TRY IT:
Once the line with "pink spray bottle: 8 -> 9" is found in the entries below, repeat it and each following line exactly, up to and including the line with "yellow ruler: 1 -> 0". Add no other lines.
══ RECORDS SUPPLIED ══
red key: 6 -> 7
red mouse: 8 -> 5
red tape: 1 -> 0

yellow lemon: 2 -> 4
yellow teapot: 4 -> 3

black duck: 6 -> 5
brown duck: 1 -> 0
═══
══ RECORDS SUPPLIED ══
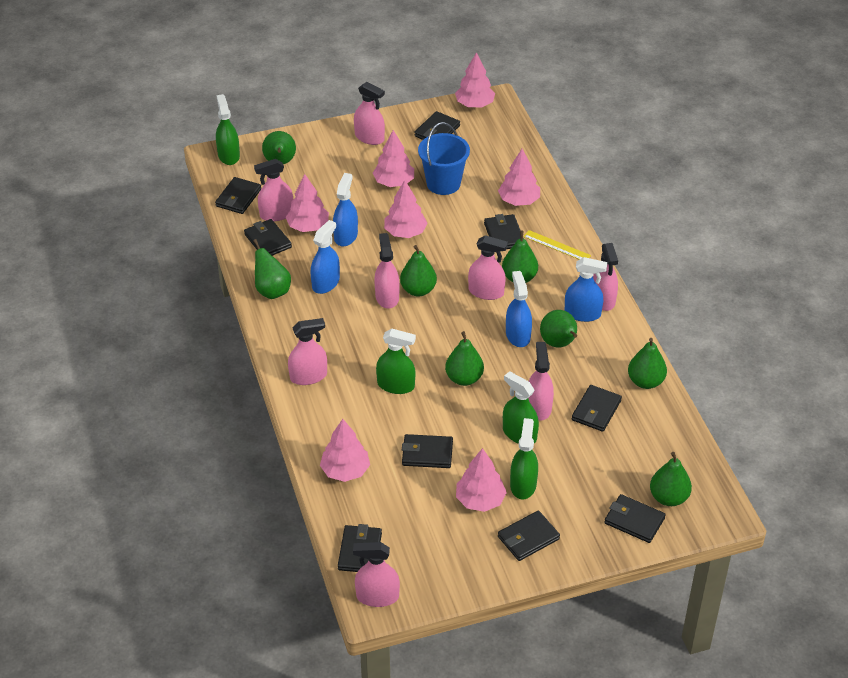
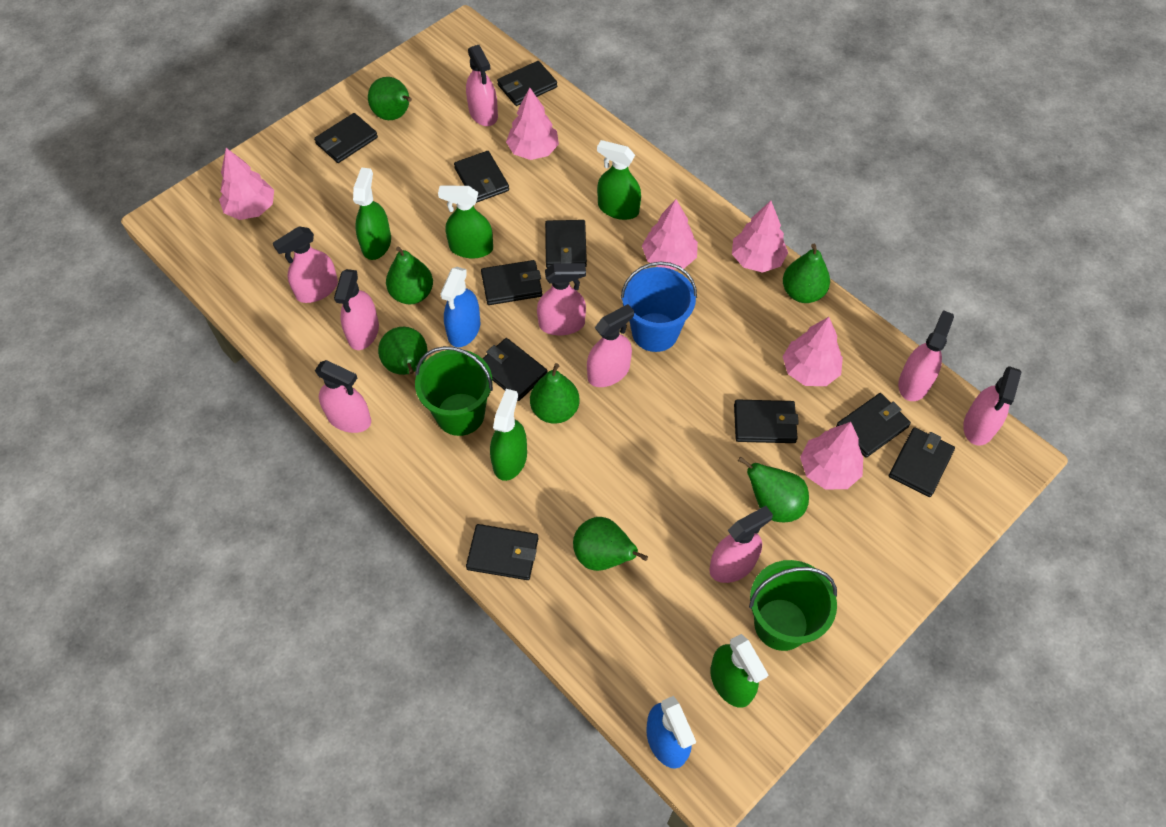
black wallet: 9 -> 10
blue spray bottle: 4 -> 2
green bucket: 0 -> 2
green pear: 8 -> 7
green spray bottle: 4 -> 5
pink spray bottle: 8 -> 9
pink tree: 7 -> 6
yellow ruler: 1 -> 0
═══
WRITTEN RESPONSE:
pink spray bottle: 8 -> 9
pink tree: 7 -> 6
yellow ruler: 1 -> 0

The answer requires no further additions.